> **Exercise requirements**
Beneath this task is a listing. State how many of its lines include the string "blue", giving nothing but the number.

# # # # #

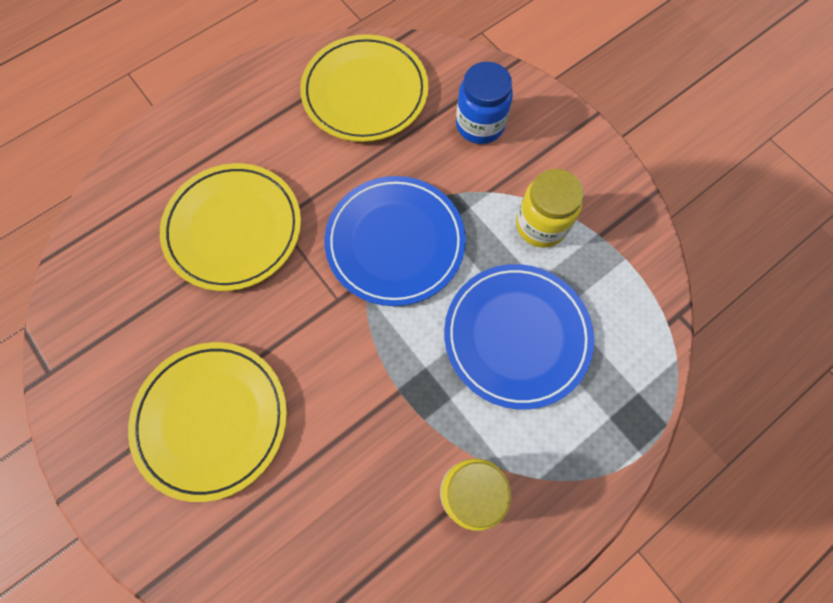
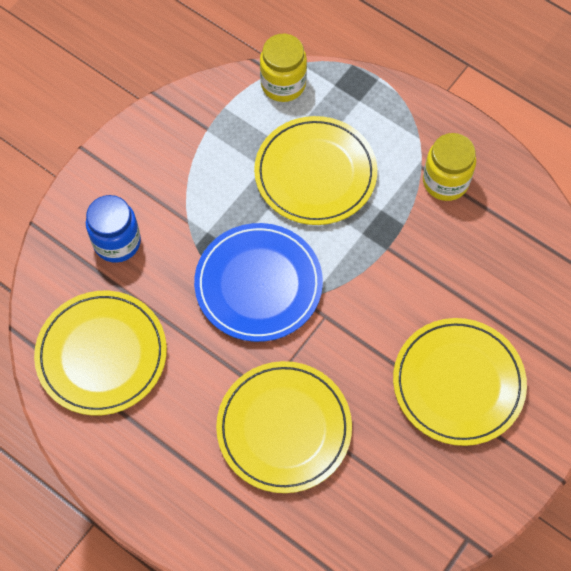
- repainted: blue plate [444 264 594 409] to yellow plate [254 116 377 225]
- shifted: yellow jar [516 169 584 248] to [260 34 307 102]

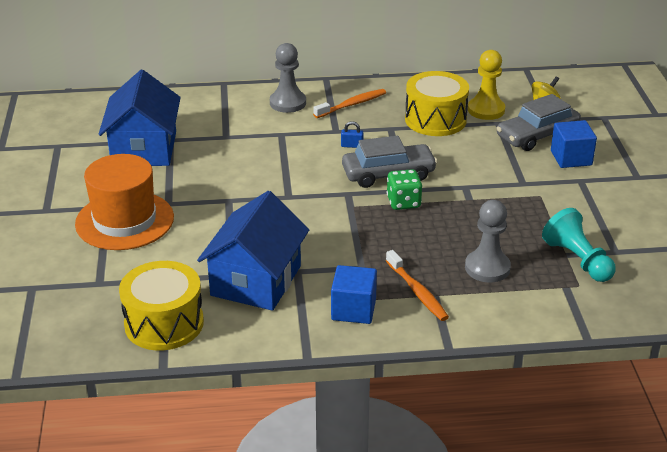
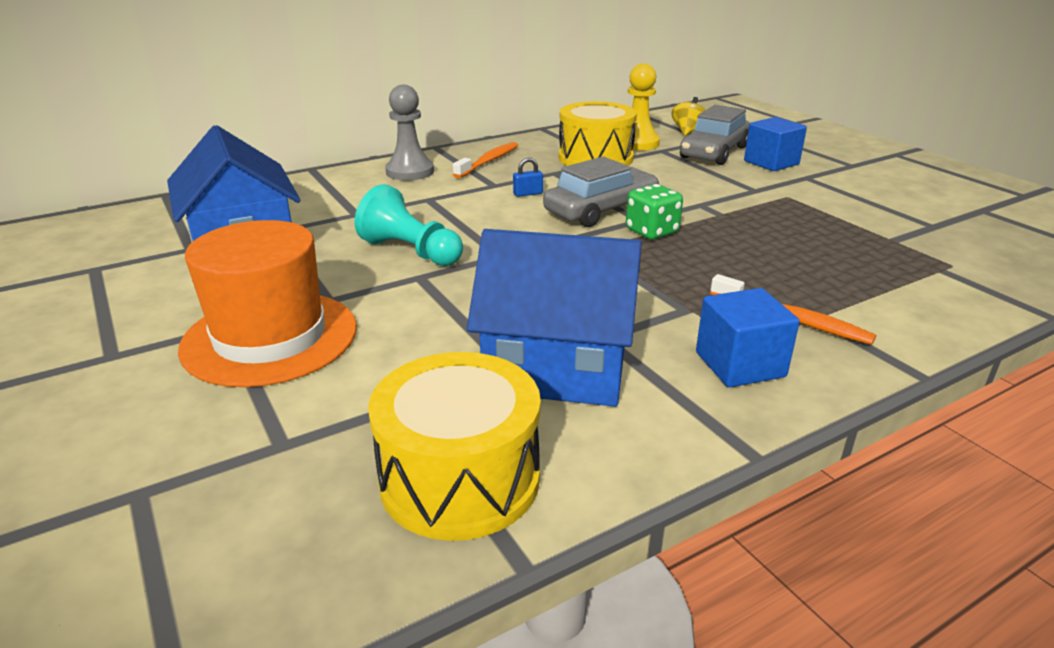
- rotated: blue house [197 191 309 311] = [467 229 642 407] 75 degrees counterclockwise
- gone: grey pawn [465 200 511 283]
- shifted: turquoise pawn [542 208 616 282] to [355 184 463 266]

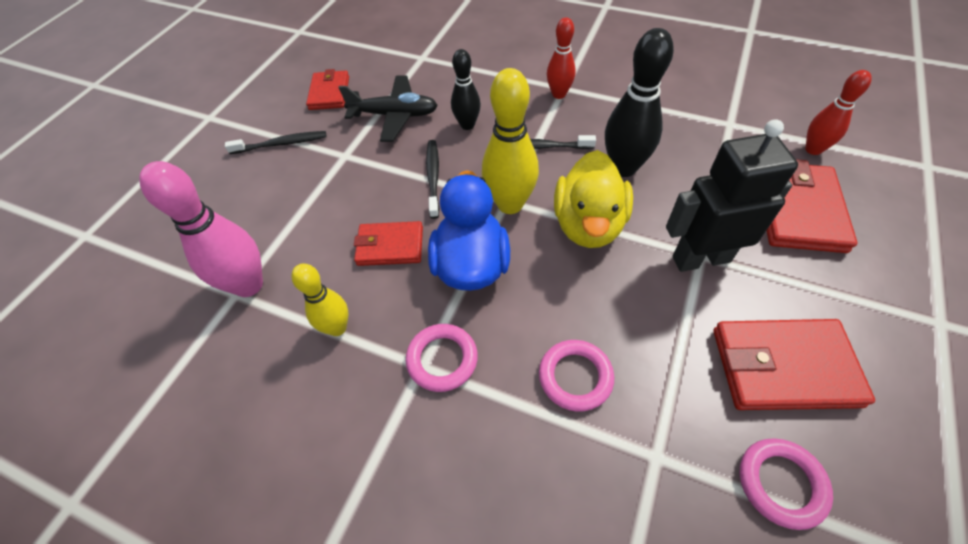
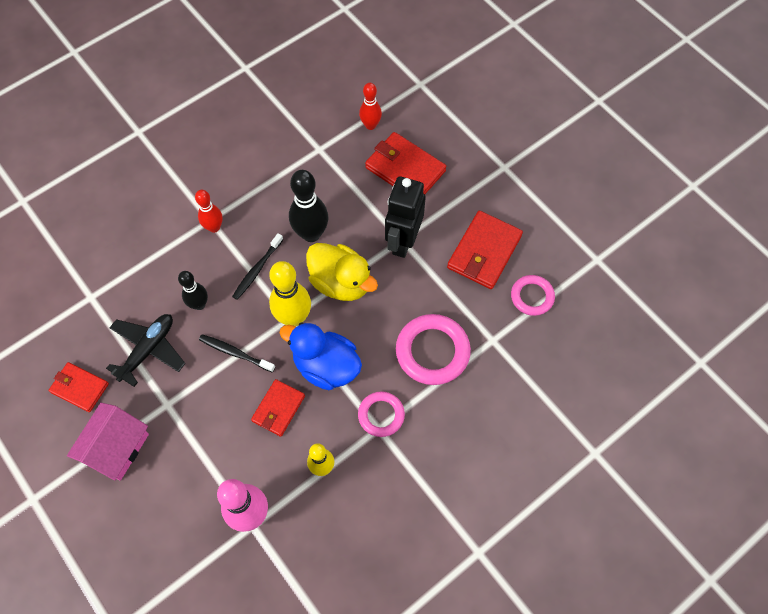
- swapped: black toothbrush [225 131 327 154] to pink house [67 403 149 481]
- scaled: pink ring [539 340 614 412] = [396 314 471 385] x1.65

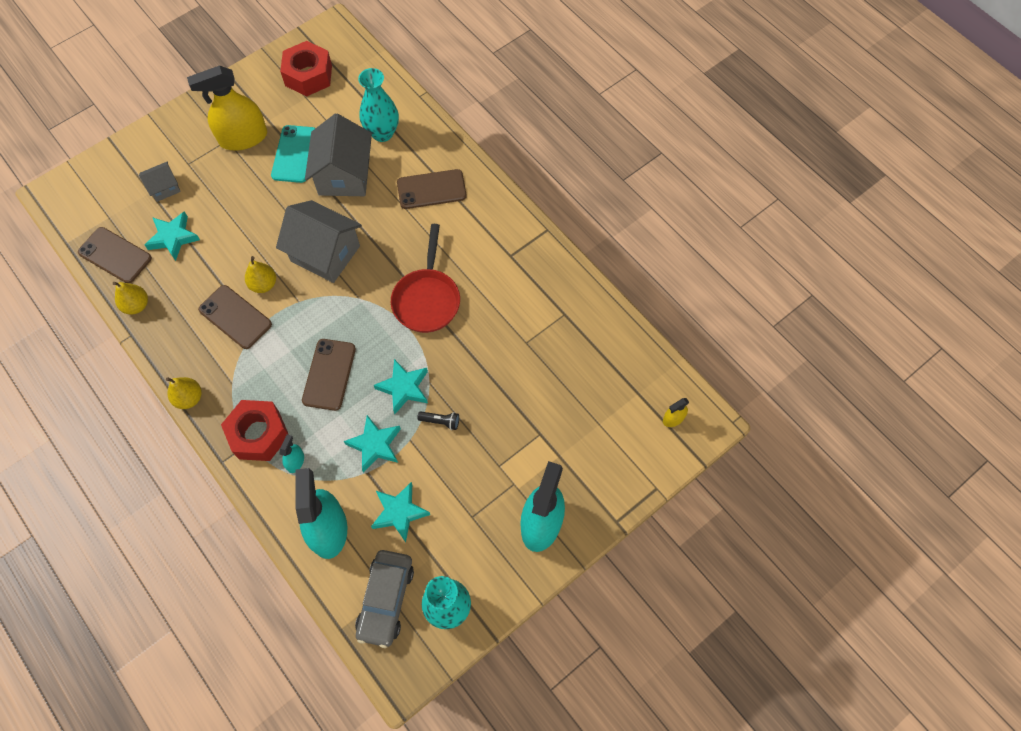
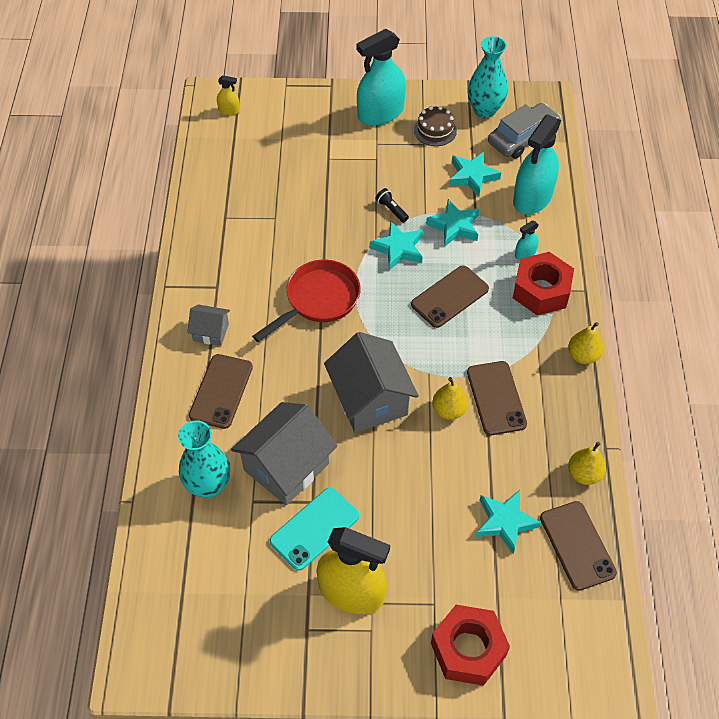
- shifted: grey house [139 161 181 202] to [187 304 230 346]
- shifted: red nut [280 41 332 97] to [431 605 510 686]
- rotated: brown phone [397 169 467 209] = [189 354 253 429] 75 degrees clockwise
- new: brown cake [414 106 457 146]

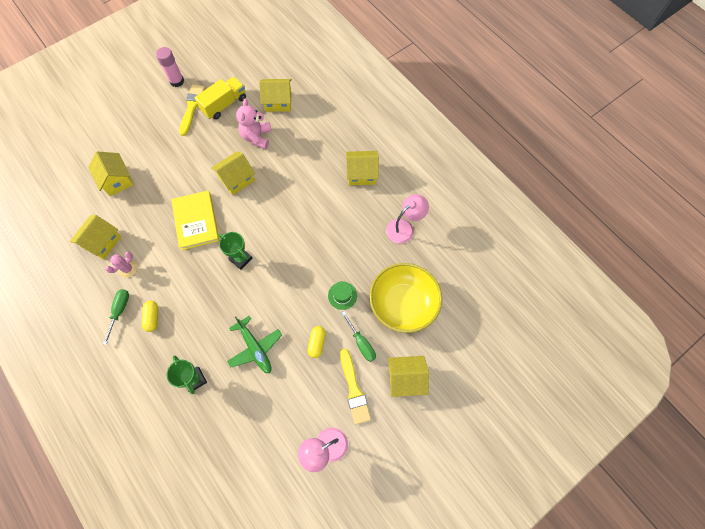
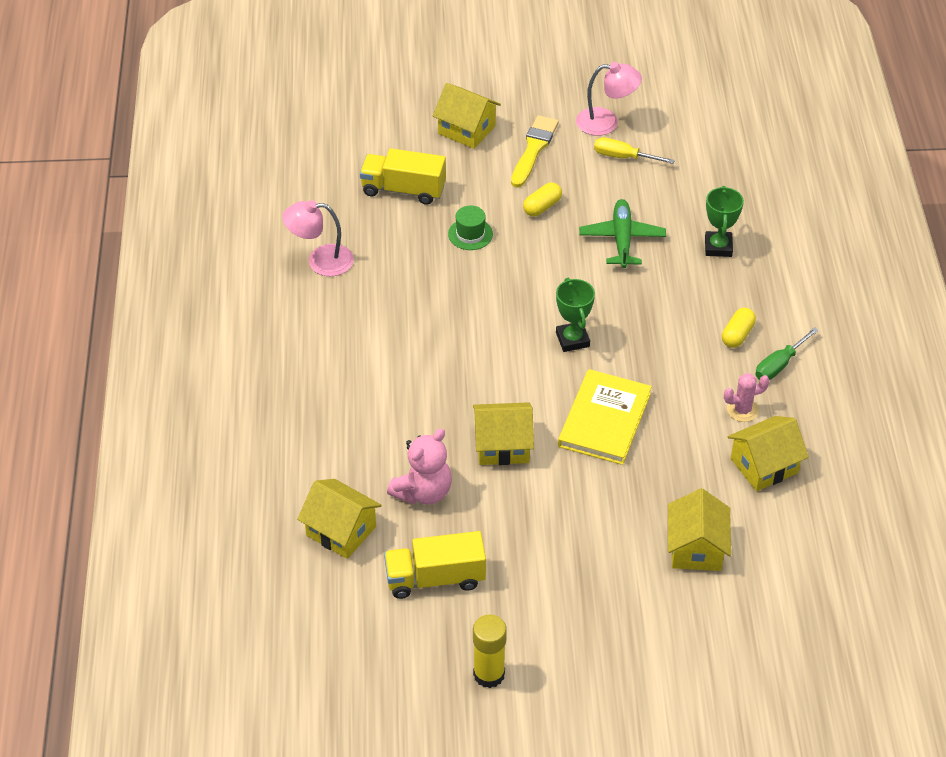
- repainted: pink glue stick [156 47 184 87] to yellow glue stick [473 615 507 688]
- gone: yellow brush [179 85 205 136]
- gone: green screwdriver [341 311 376 362]
- gone: yellow house [346 151 379 185]
- swapped: yellow bowl [369 263 442 333] to yellow truck [360 148 446 205]
- new: yellow screwdriver [594 137 675 164]

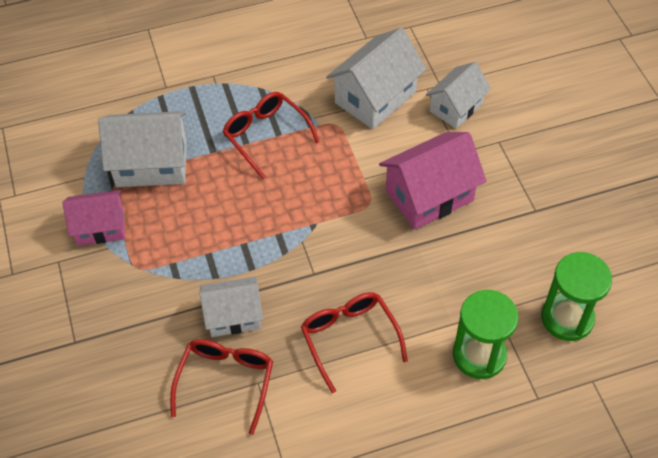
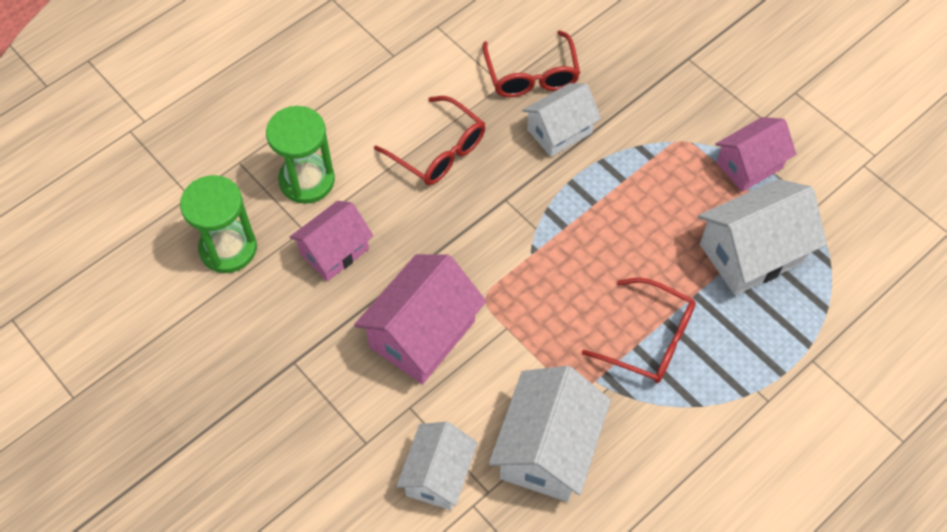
- new: pink house [290 201 373 281]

# # # # #

> **Result for this exercise**
2